(DATA FOR REVIEW):

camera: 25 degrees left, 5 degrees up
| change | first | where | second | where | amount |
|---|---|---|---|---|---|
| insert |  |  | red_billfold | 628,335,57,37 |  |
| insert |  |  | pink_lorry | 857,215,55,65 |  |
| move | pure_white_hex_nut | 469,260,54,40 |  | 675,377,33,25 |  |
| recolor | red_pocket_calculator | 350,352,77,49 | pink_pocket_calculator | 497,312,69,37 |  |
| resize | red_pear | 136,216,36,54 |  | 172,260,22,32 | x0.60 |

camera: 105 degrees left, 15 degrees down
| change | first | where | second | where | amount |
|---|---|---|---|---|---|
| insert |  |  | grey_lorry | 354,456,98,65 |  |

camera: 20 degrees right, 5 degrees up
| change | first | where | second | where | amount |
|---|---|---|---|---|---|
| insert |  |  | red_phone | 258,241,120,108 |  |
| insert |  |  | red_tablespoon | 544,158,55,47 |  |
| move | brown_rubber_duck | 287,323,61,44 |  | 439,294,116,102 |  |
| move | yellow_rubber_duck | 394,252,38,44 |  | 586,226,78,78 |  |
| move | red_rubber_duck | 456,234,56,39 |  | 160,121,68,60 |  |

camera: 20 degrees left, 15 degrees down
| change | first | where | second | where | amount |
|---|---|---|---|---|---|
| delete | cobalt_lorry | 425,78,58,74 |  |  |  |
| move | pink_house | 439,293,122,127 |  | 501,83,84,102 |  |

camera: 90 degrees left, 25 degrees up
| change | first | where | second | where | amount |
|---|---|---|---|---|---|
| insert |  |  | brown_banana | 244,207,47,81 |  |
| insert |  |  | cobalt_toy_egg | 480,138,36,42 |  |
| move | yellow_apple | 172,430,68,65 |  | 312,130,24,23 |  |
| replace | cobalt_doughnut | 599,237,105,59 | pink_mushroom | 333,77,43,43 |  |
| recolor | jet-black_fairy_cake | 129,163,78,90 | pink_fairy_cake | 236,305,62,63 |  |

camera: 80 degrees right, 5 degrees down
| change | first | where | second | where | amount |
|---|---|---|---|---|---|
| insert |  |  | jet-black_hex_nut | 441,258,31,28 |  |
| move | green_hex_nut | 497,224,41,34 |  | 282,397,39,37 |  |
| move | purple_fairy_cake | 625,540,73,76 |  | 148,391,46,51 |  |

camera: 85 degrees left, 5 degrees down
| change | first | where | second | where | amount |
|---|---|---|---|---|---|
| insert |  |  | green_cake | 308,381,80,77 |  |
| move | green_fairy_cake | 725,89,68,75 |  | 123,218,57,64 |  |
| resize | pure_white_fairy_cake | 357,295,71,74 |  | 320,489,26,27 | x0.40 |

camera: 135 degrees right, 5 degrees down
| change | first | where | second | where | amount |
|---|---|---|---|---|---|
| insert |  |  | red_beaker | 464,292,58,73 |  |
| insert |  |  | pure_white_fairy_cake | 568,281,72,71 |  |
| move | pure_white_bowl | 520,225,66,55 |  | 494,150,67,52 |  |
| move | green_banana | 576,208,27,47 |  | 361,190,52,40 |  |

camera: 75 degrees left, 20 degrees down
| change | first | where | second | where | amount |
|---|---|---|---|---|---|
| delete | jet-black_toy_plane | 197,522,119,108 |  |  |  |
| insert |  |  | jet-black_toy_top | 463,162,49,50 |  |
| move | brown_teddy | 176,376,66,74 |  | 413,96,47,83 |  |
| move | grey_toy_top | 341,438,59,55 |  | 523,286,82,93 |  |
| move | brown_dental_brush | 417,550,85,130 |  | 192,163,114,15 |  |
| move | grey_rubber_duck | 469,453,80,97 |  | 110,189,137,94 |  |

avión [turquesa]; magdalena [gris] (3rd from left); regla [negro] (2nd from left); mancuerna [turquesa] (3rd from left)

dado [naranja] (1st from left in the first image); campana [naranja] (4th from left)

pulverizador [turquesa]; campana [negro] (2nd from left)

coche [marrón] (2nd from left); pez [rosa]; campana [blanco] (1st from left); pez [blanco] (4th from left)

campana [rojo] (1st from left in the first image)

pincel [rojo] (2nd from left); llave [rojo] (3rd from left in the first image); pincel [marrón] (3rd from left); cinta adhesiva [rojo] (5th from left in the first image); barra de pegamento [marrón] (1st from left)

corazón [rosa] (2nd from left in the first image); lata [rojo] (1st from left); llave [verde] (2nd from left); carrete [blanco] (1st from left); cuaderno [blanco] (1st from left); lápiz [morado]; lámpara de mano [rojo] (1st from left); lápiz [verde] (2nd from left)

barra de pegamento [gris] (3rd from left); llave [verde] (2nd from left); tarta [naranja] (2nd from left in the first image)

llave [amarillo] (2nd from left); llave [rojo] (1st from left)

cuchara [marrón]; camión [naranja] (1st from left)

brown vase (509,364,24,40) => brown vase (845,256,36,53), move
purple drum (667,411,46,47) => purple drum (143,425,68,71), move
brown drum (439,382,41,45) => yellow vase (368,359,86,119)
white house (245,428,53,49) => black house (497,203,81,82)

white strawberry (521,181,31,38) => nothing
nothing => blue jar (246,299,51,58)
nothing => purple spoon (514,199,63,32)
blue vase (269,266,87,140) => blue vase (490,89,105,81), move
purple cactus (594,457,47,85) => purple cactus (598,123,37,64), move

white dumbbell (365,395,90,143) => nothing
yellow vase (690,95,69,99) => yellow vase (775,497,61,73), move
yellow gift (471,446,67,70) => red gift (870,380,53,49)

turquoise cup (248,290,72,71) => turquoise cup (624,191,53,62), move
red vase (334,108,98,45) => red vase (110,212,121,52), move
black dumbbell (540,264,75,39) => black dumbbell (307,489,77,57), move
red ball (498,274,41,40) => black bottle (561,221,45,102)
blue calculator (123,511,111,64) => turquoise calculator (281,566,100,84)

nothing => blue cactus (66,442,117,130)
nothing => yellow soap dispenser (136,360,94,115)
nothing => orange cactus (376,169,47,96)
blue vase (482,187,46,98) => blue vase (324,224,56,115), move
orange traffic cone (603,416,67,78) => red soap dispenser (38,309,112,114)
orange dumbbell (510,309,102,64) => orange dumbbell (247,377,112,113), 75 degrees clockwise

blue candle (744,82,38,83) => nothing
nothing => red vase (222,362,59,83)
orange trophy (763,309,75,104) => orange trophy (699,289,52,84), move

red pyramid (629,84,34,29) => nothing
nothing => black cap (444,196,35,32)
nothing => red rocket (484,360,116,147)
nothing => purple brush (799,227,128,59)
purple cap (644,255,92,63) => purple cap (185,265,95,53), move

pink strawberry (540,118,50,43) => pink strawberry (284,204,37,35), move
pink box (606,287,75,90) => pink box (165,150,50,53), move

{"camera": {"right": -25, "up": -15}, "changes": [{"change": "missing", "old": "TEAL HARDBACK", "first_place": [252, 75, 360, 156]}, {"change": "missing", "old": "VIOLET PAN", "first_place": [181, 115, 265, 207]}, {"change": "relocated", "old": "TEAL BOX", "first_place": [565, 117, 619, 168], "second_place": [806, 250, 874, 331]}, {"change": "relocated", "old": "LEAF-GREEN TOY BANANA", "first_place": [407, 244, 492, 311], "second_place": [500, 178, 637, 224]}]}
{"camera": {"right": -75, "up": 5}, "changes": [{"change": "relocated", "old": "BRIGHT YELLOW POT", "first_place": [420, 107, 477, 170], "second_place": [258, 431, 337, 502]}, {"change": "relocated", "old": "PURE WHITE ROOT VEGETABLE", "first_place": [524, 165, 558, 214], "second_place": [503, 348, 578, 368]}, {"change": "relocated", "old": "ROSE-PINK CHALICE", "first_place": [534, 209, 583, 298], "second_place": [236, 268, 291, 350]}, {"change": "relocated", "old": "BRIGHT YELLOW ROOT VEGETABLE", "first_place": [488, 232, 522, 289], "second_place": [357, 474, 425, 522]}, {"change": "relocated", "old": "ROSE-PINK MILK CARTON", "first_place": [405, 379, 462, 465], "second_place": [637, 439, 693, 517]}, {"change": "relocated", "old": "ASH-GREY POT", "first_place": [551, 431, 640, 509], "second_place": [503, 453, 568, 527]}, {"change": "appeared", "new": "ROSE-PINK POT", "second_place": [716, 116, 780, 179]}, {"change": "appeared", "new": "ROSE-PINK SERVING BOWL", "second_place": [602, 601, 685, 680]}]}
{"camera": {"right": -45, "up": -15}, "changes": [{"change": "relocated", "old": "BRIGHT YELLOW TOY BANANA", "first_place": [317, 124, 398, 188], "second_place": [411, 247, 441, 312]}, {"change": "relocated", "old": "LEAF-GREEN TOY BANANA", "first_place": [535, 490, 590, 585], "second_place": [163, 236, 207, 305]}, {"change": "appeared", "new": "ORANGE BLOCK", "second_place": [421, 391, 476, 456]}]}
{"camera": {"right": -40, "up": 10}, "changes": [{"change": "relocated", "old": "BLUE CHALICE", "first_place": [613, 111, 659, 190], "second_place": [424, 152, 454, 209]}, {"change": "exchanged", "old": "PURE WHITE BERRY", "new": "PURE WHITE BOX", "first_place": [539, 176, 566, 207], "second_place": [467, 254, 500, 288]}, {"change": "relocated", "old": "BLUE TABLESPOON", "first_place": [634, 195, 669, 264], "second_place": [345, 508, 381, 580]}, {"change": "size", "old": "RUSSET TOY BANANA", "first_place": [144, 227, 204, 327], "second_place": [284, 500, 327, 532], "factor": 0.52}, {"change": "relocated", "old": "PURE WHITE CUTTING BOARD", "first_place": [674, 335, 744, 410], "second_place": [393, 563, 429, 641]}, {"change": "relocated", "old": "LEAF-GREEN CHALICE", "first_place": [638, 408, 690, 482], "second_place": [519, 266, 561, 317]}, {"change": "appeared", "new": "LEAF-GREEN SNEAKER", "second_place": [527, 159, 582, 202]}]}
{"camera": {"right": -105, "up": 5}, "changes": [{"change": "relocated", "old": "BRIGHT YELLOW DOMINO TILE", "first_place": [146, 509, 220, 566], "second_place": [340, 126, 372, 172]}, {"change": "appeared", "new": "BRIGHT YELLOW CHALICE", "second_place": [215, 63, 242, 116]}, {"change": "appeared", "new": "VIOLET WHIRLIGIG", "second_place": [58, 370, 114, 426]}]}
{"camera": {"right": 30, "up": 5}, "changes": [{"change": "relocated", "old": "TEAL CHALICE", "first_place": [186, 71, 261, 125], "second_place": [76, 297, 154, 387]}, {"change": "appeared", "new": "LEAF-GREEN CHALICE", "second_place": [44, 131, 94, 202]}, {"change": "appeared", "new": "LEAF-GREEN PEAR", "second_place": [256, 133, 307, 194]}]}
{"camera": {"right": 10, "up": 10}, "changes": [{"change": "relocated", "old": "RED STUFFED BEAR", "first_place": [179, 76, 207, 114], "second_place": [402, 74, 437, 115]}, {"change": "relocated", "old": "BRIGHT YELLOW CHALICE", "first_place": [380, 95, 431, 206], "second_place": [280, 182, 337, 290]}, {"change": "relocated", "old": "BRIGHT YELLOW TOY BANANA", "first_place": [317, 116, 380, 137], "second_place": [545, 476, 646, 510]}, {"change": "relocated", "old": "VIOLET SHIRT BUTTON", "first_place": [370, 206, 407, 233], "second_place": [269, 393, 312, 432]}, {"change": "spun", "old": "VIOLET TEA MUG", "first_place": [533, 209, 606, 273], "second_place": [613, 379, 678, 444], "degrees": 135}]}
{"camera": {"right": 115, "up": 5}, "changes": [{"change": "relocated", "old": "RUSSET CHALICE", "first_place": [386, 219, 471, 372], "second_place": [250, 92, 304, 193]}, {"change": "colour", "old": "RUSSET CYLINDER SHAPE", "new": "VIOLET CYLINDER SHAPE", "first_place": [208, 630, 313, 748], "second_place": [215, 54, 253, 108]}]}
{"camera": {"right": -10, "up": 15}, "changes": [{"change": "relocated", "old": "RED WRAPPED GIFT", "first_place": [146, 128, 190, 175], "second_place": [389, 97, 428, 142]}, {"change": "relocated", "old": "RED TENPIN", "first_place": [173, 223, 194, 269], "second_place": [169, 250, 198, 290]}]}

(WORK TO COMPLETE): Write out the listing's lines exactly, from its first line through the line that contains "recolor | red_pocket_calculator", and stop there.

(ANSWER BOX):
camera: 25 degrees left, 5 degrees up
| change | first | where | second | where | amount |
|---|---|---|---|---|---|
| insert |  |  | red_billfold | 628,335,57,37 |  |
| insert |  |  | pink_lorry | 857,215,55,65 |  |
| move | pure_white_hex_nut | 469,260,54,40 |  | 675,377,33,25 |  |
| recolor | red_pocket_calculator | 350,352,77,49 | pink_pocket_calculator | 497,312,69,37 |  |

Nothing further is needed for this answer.